BEGIN Exercise inputs

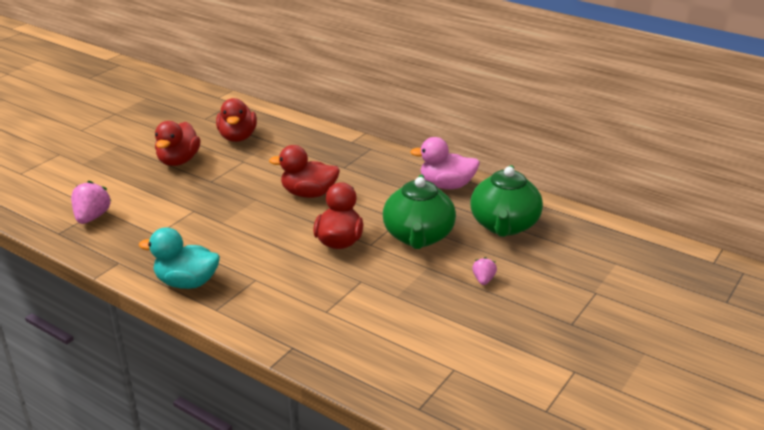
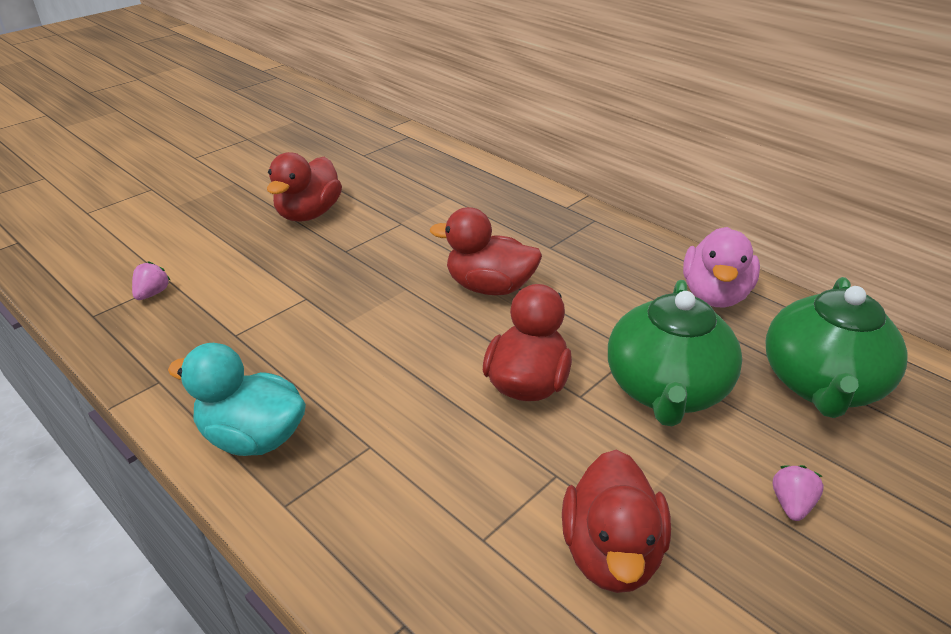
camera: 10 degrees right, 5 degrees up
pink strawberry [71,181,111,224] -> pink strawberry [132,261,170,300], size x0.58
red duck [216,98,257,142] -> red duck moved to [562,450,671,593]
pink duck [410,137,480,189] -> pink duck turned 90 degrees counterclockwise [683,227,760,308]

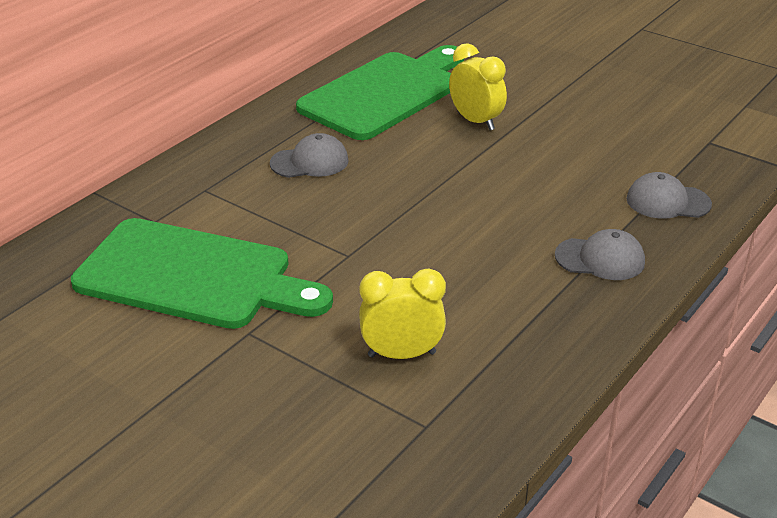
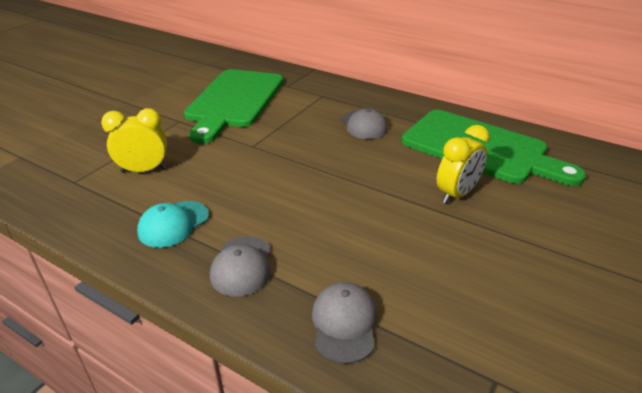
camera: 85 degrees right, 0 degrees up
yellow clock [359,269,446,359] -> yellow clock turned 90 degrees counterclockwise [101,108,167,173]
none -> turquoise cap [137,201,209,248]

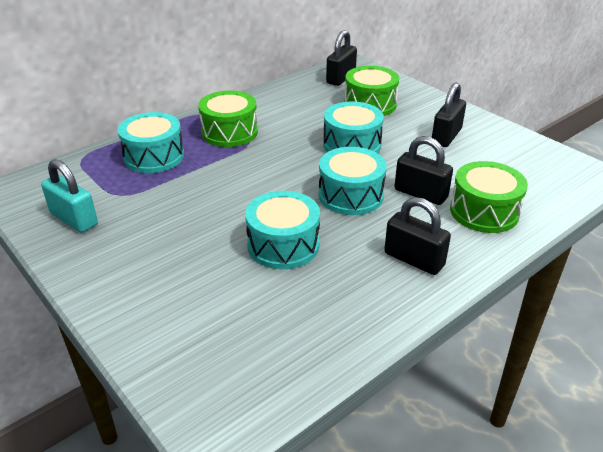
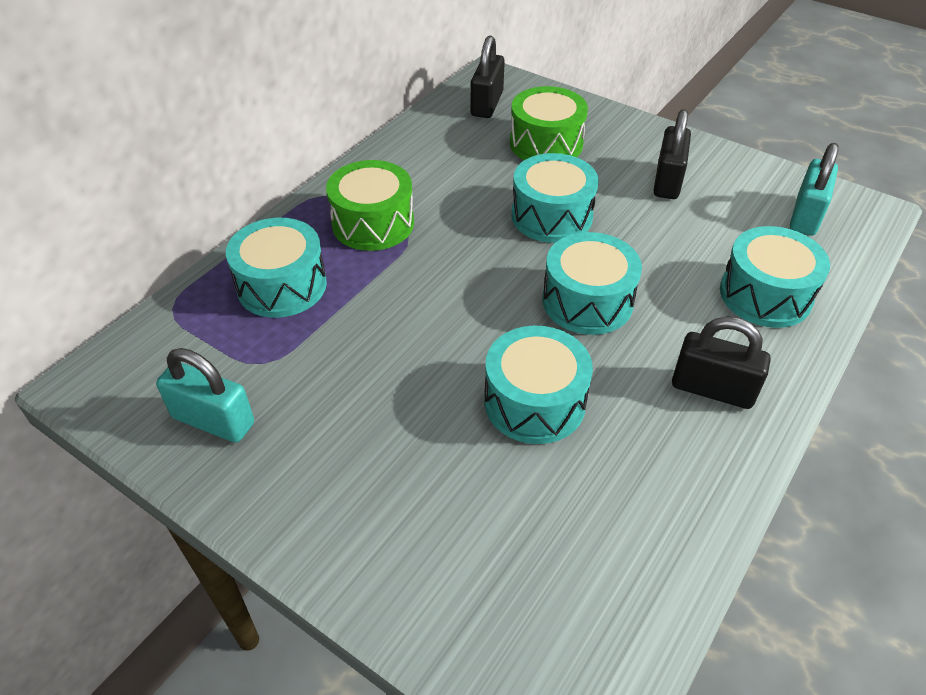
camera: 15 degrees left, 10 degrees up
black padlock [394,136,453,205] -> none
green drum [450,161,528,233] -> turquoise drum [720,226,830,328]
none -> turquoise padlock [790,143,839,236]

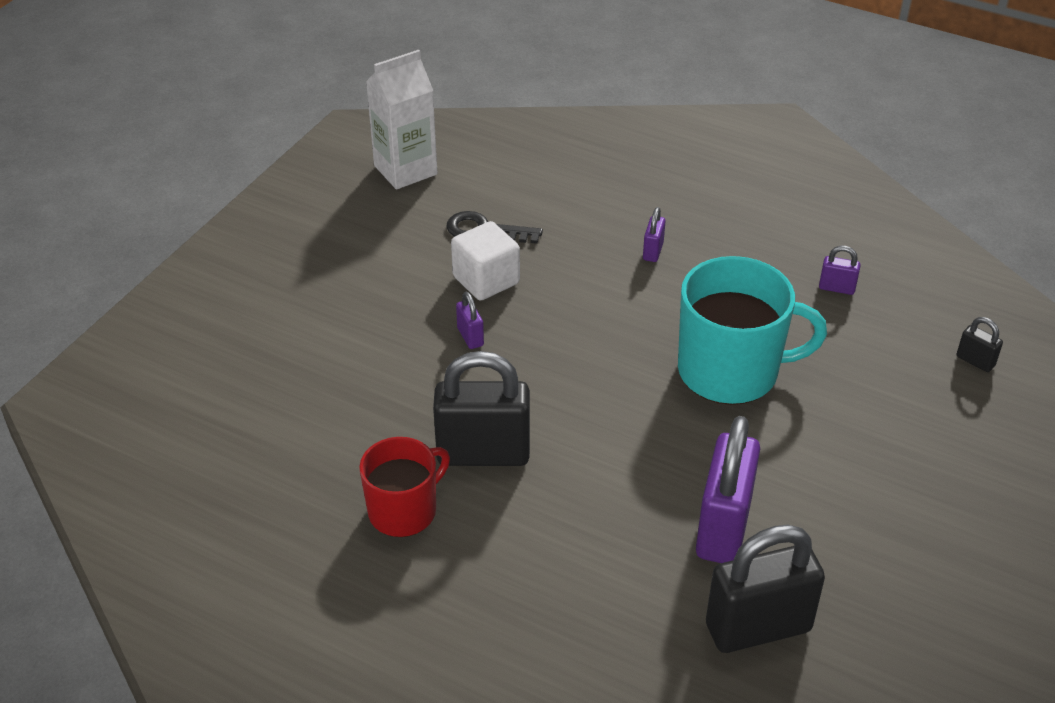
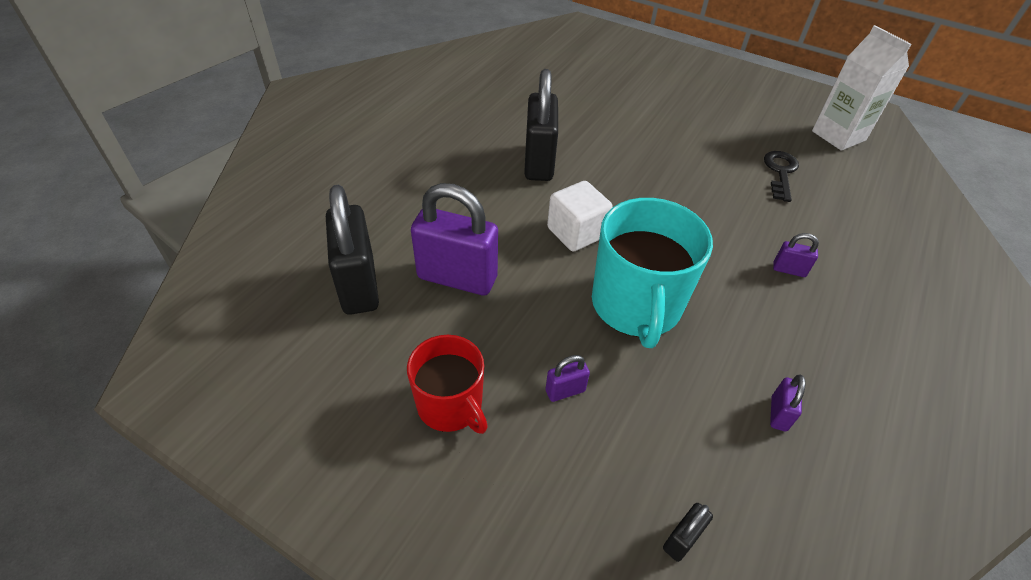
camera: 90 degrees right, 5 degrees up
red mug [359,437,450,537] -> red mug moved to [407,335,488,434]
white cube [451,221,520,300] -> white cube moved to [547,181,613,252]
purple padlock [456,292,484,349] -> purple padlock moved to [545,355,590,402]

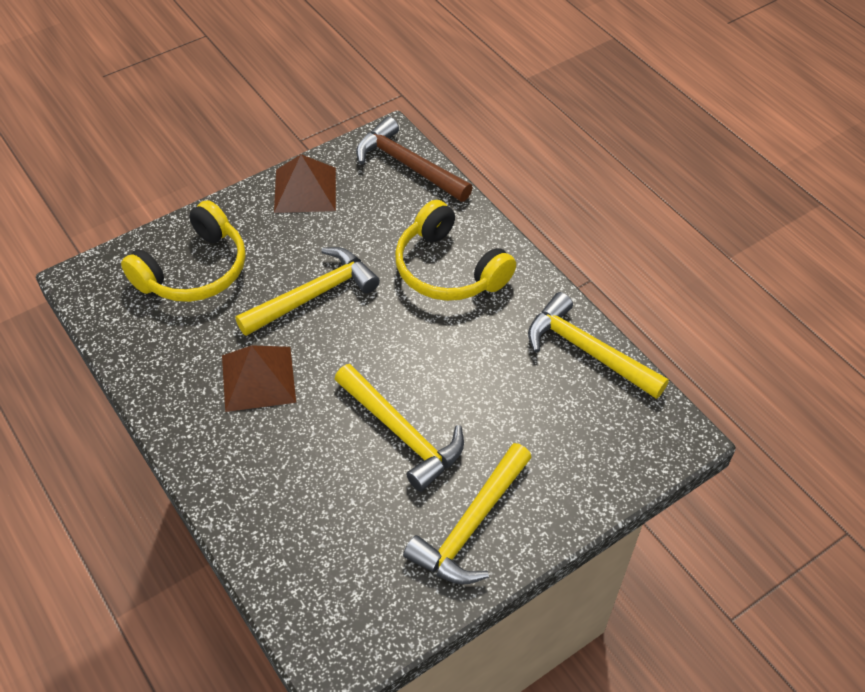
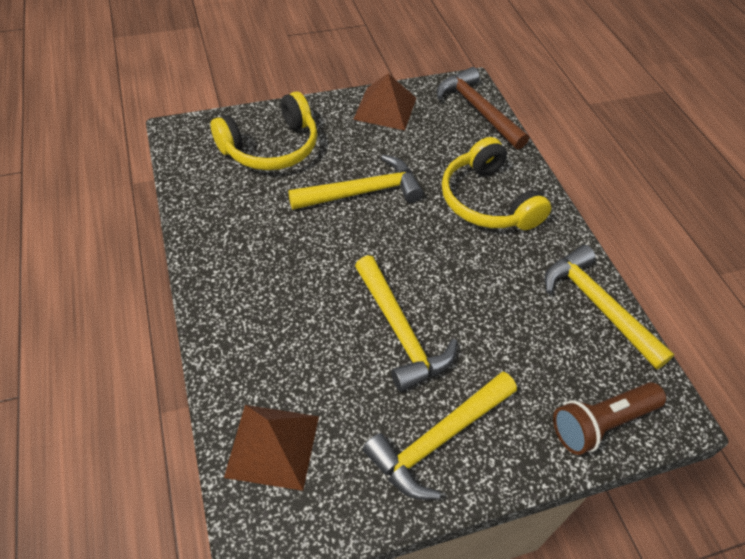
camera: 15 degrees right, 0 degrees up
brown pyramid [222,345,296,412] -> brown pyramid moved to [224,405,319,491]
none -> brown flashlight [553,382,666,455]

END Exercise inputs

Could you copy, exactly and with no pictures, each line from the first one above to the line holding "camera: 85 degrees right, 0 degrees up"?

Exercise result:
camera: 10 degrees right, 5 degrees up
pink strawberry [71,181,111,224] -> pink strawberry [132,261,170,300], size x0.58
red duck [216,98,257,142] -> red duck moved to [562,450,671,593]
pink duck [410,137,480,189] -> pink duck turned 90 degrees counterclockwise [683,227,760,308]

camera: 85 degrees right, 0 degrees up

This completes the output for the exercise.